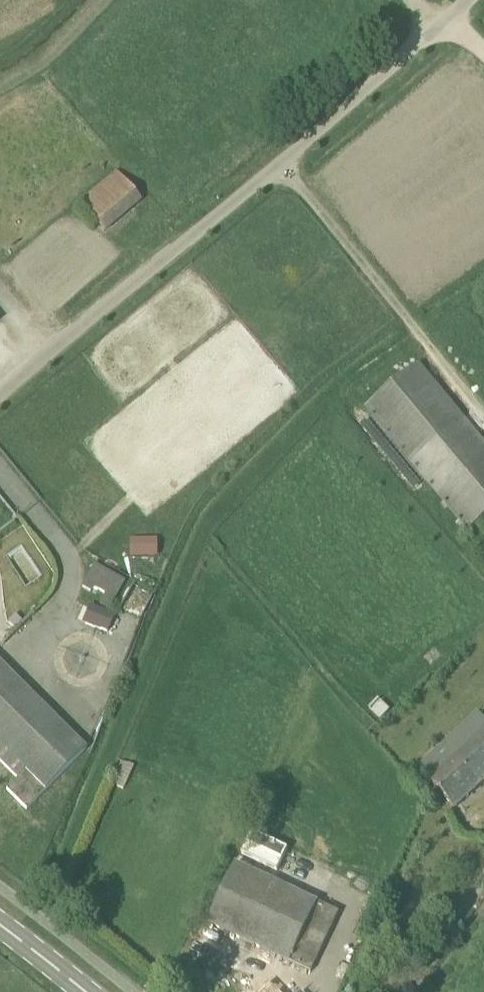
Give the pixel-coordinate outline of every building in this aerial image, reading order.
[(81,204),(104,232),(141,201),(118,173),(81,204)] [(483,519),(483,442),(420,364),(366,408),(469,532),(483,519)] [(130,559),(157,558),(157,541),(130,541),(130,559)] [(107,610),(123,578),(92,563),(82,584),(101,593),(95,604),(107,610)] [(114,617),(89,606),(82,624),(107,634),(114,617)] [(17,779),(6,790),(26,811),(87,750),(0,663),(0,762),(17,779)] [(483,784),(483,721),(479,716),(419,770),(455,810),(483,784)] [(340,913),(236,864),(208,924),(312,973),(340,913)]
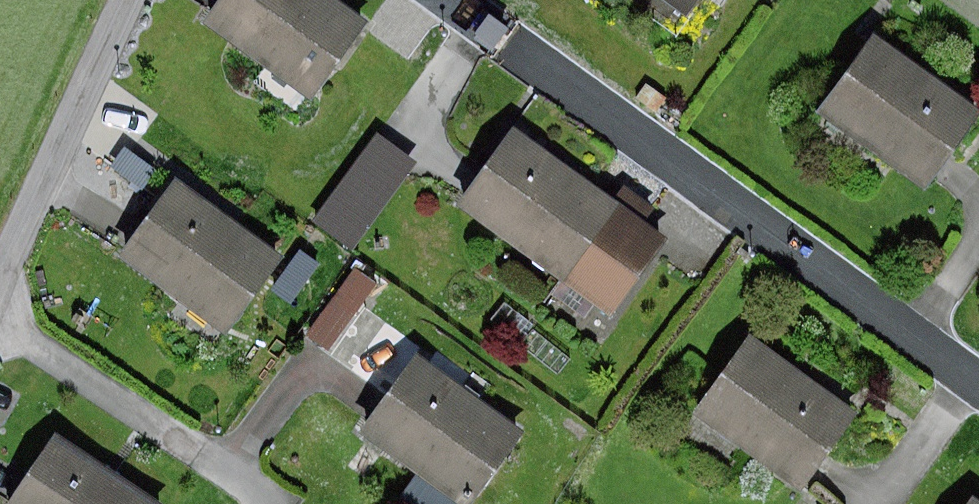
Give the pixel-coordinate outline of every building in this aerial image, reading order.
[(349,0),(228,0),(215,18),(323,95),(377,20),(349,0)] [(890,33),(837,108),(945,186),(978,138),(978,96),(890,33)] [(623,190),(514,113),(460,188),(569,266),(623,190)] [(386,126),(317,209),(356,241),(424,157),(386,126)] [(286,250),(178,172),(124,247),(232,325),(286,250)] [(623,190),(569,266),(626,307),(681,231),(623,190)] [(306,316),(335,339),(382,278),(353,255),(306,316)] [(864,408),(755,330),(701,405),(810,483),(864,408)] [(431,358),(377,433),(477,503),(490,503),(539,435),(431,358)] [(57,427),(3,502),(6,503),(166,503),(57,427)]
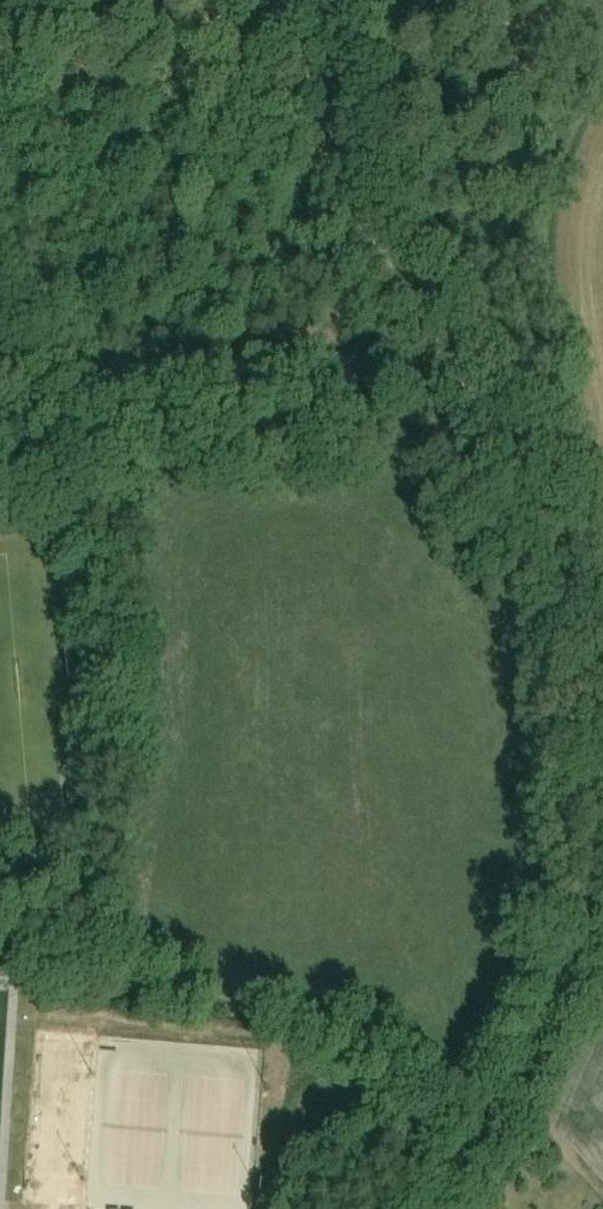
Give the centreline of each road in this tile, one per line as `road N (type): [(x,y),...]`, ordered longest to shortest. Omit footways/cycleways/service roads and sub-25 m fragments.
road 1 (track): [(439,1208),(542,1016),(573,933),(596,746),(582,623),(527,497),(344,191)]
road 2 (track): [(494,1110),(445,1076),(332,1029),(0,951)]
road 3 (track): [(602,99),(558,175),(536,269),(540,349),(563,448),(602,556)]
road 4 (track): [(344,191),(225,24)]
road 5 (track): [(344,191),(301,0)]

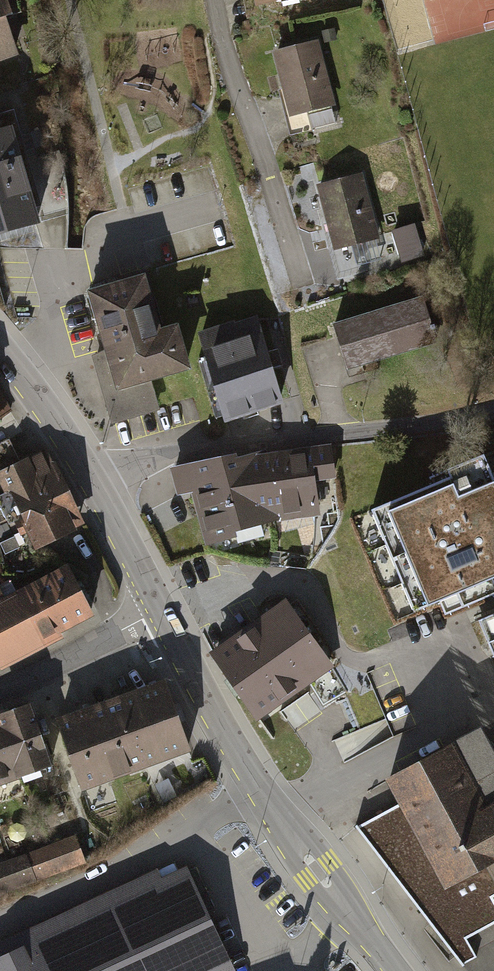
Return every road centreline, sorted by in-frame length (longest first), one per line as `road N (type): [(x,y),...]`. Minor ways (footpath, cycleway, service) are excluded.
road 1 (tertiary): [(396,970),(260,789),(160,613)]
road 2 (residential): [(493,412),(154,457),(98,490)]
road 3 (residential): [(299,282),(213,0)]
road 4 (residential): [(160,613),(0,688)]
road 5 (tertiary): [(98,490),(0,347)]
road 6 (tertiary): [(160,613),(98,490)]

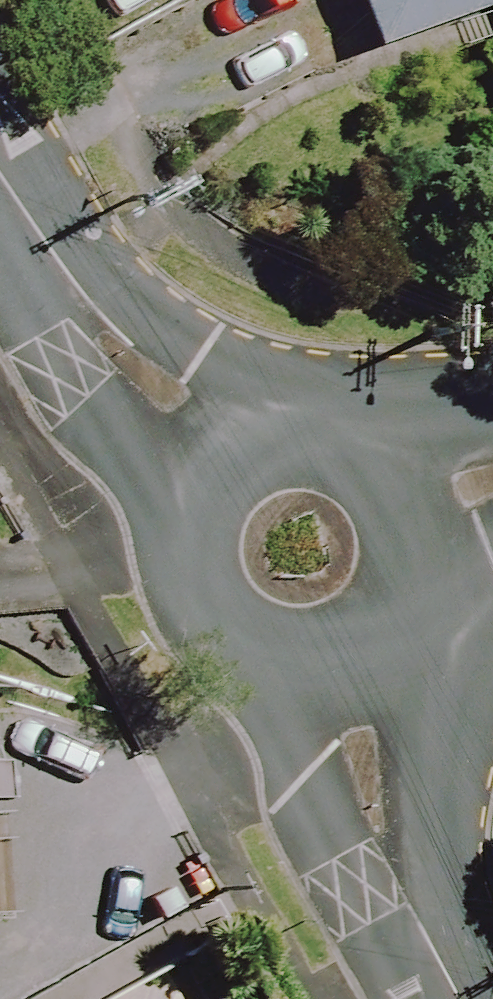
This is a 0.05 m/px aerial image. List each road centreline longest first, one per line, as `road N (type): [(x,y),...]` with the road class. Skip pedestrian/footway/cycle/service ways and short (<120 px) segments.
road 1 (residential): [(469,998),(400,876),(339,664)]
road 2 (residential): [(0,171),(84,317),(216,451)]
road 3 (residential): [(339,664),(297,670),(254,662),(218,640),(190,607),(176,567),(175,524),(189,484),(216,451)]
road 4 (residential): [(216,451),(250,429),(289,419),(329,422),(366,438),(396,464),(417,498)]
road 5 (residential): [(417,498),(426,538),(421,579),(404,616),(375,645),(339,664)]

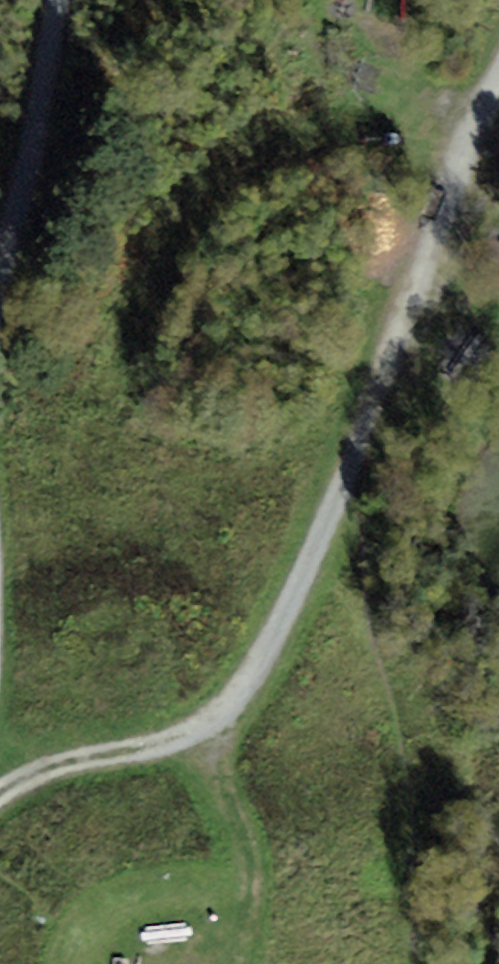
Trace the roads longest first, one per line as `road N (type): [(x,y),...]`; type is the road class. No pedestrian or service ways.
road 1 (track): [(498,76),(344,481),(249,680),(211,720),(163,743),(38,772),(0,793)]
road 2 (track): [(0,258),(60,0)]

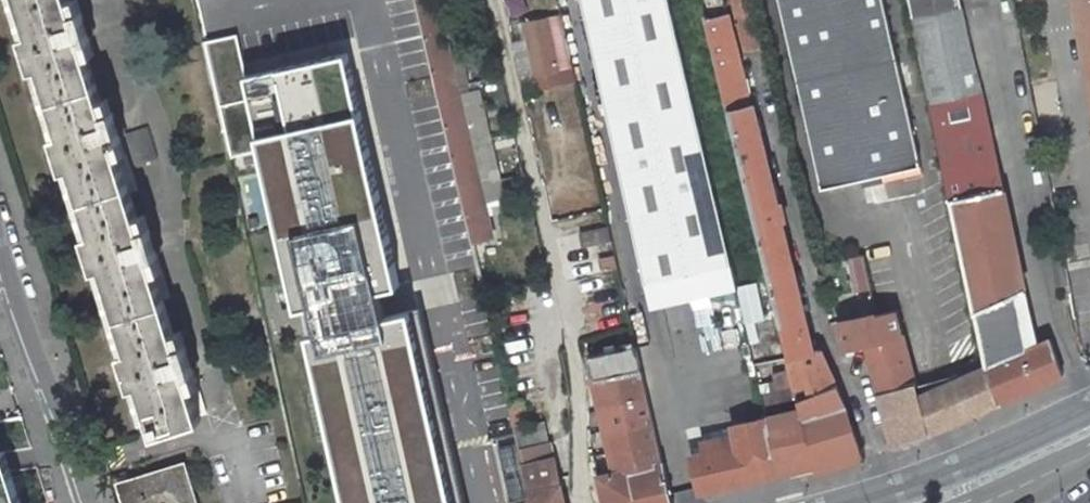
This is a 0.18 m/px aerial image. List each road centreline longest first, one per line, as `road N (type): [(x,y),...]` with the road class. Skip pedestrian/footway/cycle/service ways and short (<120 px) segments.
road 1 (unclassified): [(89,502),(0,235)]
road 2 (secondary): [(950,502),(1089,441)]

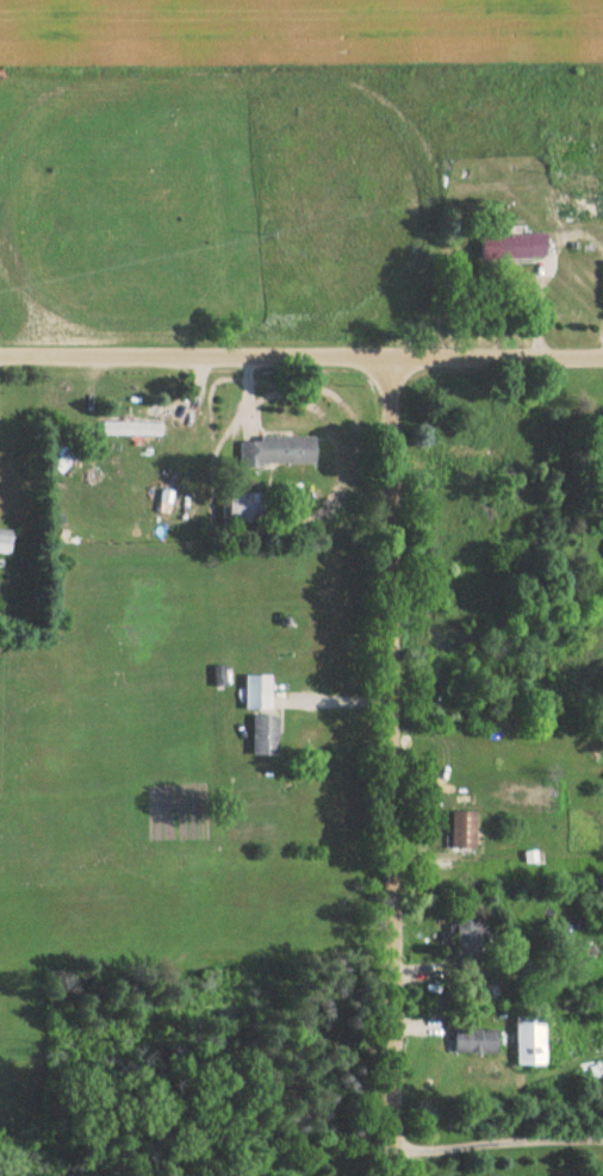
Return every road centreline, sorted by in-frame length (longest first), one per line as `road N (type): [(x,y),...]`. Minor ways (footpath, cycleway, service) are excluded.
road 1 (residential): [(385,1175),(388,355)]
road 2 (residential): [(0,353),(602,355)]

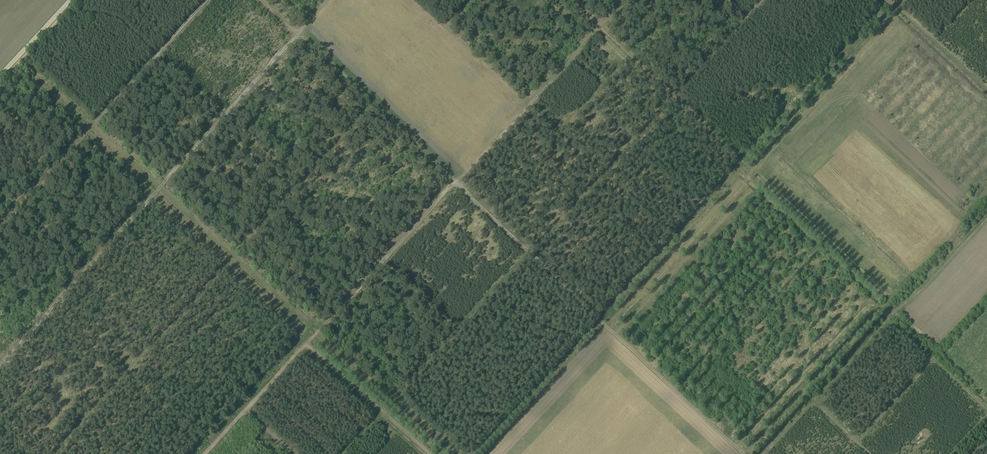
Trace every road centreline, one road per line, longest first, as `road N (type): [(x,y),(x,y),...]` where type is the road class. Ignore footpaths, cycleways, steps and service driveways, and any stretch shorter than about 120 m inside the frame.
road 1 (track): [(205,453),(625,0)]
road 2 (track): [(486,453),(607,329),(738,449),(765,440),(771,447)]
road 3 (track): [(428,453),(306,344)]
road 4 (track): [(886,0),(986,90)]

+++

The material is to be written out word for word, and the pictures are to be left out.

Give the pixel-coordinate outline of every building in this aerial image, reading order.
[(81,204),(104,232),(141,201),(118,173),(81,204)] [(483,519),(483,442),(420,364),(366,408),(469,532),(483,519)] [(130,559),(157,558),(157,541),(130,541),(130,559)] [(107,610),(123,578),(92,563),(82,584),(101,593),(95,604),(107,610)] [(114,617),(89,606),(82,624),(107,634),(114,617)] [(17,779),(6,790),(26,811),(87,750),(0,663),(0,762),(17,779)] [(483,784),(483,721),(479,716),(419,770),(455,810),(483,784)] [(340,913),(236,864),(208,924),(312,973),(340,913)]
Give the pixel-coordinate outline of every building in this aerial image, reading order.
[(349,0),(228,0),(215,18),(323,95),(377,20),(349,0)] [(890,33),(837,108),(945,186),(978,138),(978,96),(890,33)] [(623,190),(514,113),(460,188),(569,266),(623,190)] [(386,126),(317,209),(356,241),(424,157),(386,126)] [(286,250),(178,172),(124,247),(232,325),(286,250)] [(623,190),(569,266),(626,307),(681,231),(623,190)] [(306,316),(335,339),(382,278),(353,255),(306,316)] [(864,408),(755,330),(701,405),(810,483),(864,408)] [(431,358),(377,433),(477,503),(490,503),(539,435),(431,358)] [(57,427),(3,502),(6,503),(166,503),(57,427)]
Give the centreline of each road in this tile, one per line as `road N (type): [(x,y),...]`, ordered longest to shortest. Omit footways/cycleways/service roads and sub-25 m fragments.
road 1 (track): [(439,1208),(542,1016),(573,933),(596,746),(582,623),(527,497),(344,191)]
road 2 (track): [(494,1110),(445,1076),(332,1029),(0,951)]
road 3 (track): [(602,99),(558,175),(536,269),(540,349),(563,448),(602,556)]
road 4 (track): [(344,191),(225,24)]
road 5 (track): [(344,191),(301,0)]

Return every road centreline, sorted by in-frame length (longest first), one per line as `road N (type): [(x,y),...]`. Minor ways (footpath, cycleway, service) are excluded.
road 1 (tertiary): [(396,970),(260,789),(160,613)]
road 2 (residential): [(493,412),(154,457),(98,490)]
road 3 (residential): [(299,282),(213,0)]
road 4 (residential): [(160,613),(0,688)]
road 5 (tertiary): [(98,490),(0,347)]
road 6 (tertiary): [(160,613),(98,490)]

This is a 0.05 m/px aerial image. List each road centreline longest first, one per line, as `road N (type): [(x,y),...]` with the road class. Skip pedestrian/footway/cycle/service ways and short (<120 px) segments.
road 1 (residential): [(469,998),(400,876),(339,664)]
road 2 (residential): [(0,171),(84,317),(216,451)]
road 3 (residential): [(339,664),(297,670),(254,662),(218,640),(190,607),(176,567),(175,524),(189,484),(216,451)]
road 4 (residential): [(216,451),(250,429),(289,419),(329,422),(366,438),(396,464),(417,498)]
road 5 (residential): [(417,498),(426,538),(421,579),(404,616),(375,645),(339,664)]

Trace the roads longest first, one per line as `road N (type): [(x,y),...]`; type is the road class. No pedestrian or service ways.
road 1 (track): [(498,76),(344,481),(249,680),(211,720),(163,743),(38,772),(0,793)]
road 2 (track): [(0,258),(60,0)]

This is a 0.18 m/px aerial image. List each road centreline longest first, one per line, as `road N (type): [(x,y),...]` with the road class. Skip pedestrian/footway/cycle/service ways and short (<120 px) segments.
road 1 (unclassified): [(89,502),(0,235)]
road 2 (secondary): [(950,502),(1089,441)]

Return every road centreline, sorted by in-frame length (longest first), one per line as `road N (type): [(x,y),...]`. Minor ways (footpath, cycleway, service) are excluded.
road 1 (residential): [(385,1175),(388,355)]
road 2 (residential): [(0,353),(602,355)]

Trace every road centreline, one road per line, longest first, as `road N (type): [(x,y),(x,y),...]` where type is the road class. Ignore footpaths, cycleways, steps and service driveways, and any stretch shorter than about 120 m inside the frame.
road 1 (track): [(205,453),(625,0)]
road 2 (track): [(486,453),(607,329),(738,449),(765,440),(771,447)]
road 3 (track): [(428,453),(306,344)]
road 4 (track): [(886,0),(986,90)]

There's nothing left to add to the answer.